■ What is needed
Could you restate all of the records below exactly, with the pictures left out?

Given data START

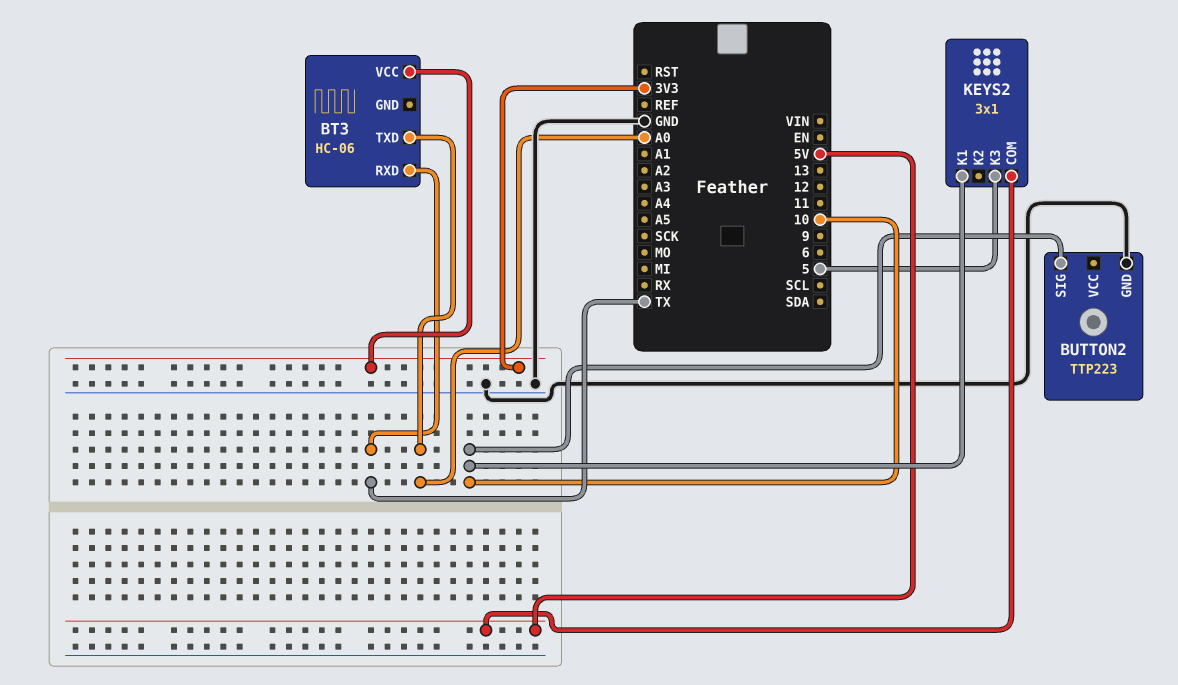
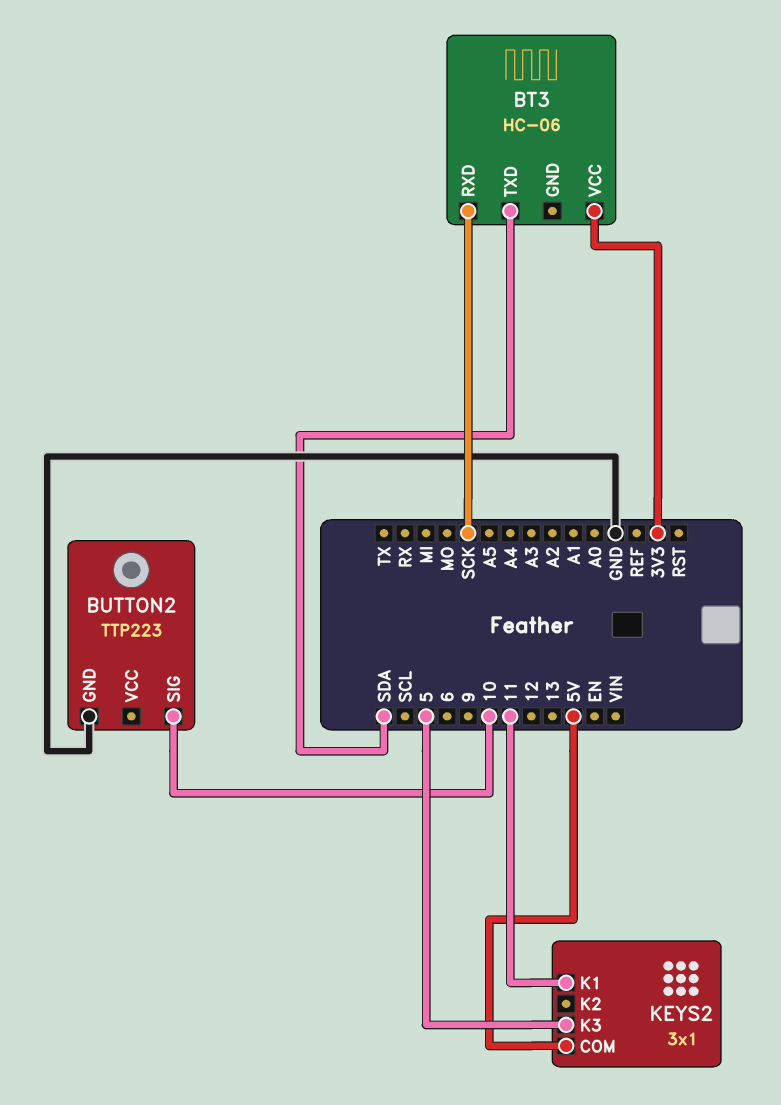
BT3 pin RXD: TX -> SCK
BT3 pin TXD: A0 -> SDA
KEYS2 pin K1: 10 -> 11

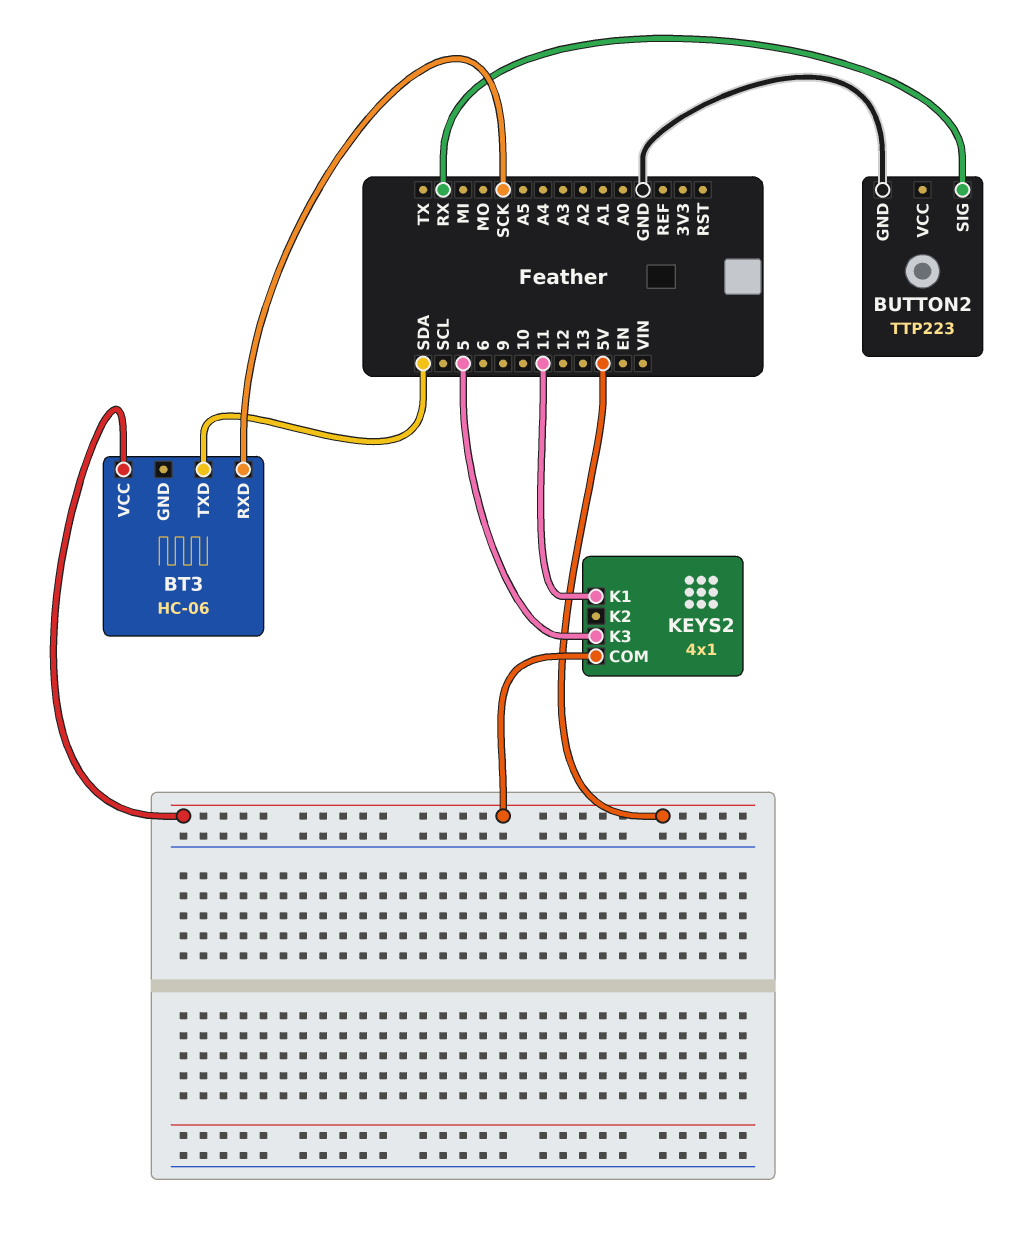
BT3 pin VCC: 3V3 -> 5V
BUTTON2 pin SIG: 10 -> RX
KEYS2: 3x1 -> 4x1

Given data END

■ Answer to this problem
BT3 pin RXD: TX -> SCK
BT3 pin TXD: A0 -> SDA
KEYS2 pin K1: 10 -> 11

BT3 pin VCC: 3V3 -> 5V
BUTTON2 pin SIG: 10 -> RX
KEYS2: 3x1 -> 4x1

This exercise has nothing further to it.